-- WHAT TO DO --
Your job with the data below is to output exactly the lines from the one holding "(281, 206) = (582, 215): orange" down to the one holding "(619, 335) = (786, 430): red", both included, and no others.

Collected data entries

* * * * *

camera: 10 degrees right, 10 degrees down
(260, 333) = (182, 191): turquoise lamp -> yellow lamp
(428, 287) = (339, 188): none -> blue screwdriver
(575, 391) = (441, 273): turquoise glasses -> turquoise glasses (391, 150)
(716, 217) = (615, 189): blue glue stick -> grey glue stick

* * * * *

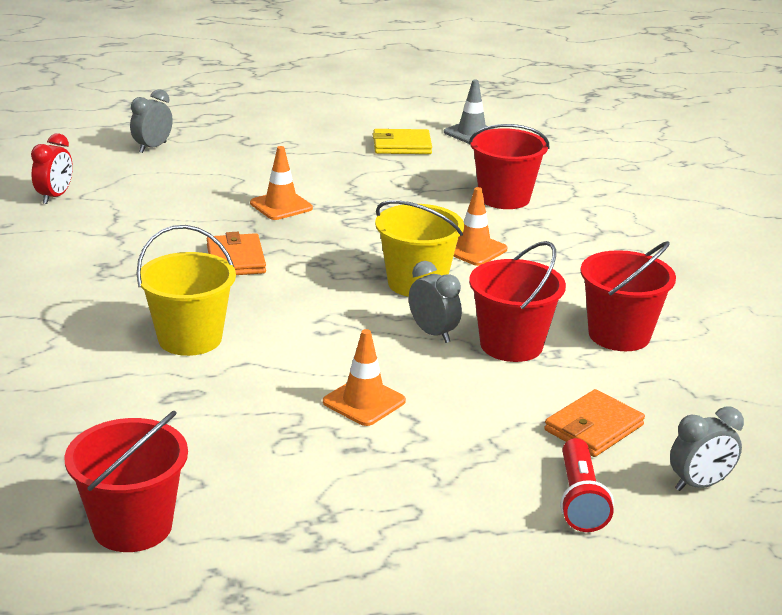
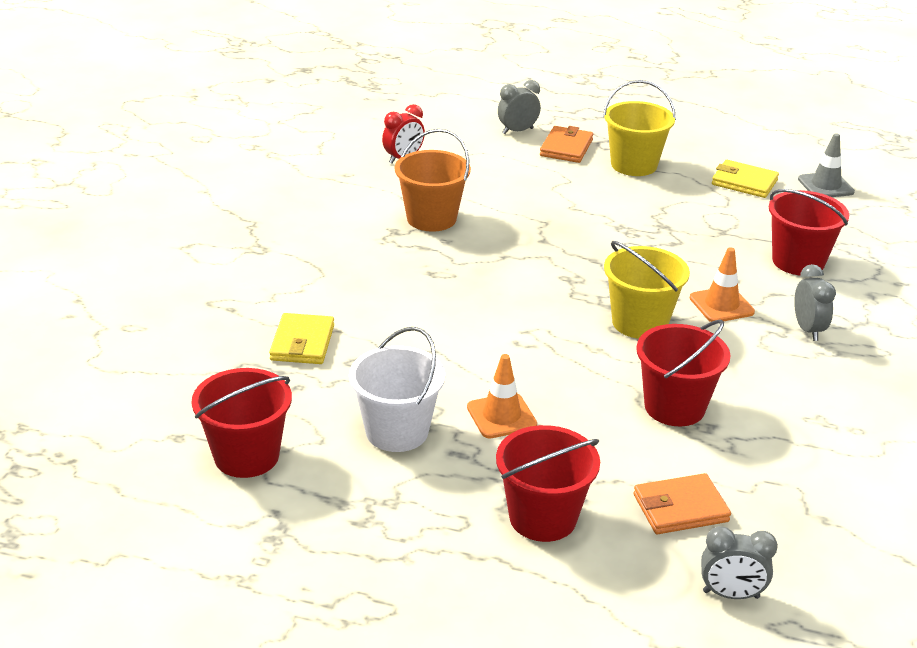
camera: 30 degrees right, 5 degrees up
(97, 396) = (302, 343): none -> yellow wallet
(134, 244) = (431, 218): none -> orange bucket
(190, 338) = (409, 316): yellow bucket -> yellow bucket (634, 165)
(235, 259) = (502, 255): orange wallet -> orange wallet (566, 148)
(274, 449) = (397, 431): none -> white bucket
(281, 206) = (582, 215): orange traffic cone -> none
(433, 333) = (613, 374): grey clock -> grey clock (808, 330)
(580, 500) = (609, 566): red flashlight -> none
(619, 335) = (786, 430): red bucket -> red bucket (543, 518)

* * * * *

-- ANSWER TO THIS EXERCISE --
(281, 206) = (582, 215): orange traffic cone -> none
(433, 333) = (613, 374): grey clock -> grey clock (808, 330)
(580, 500) = (609, 566): red flashlight -> none
(619, 335) = (786, 430): red bucket -> red bucket (543, 518)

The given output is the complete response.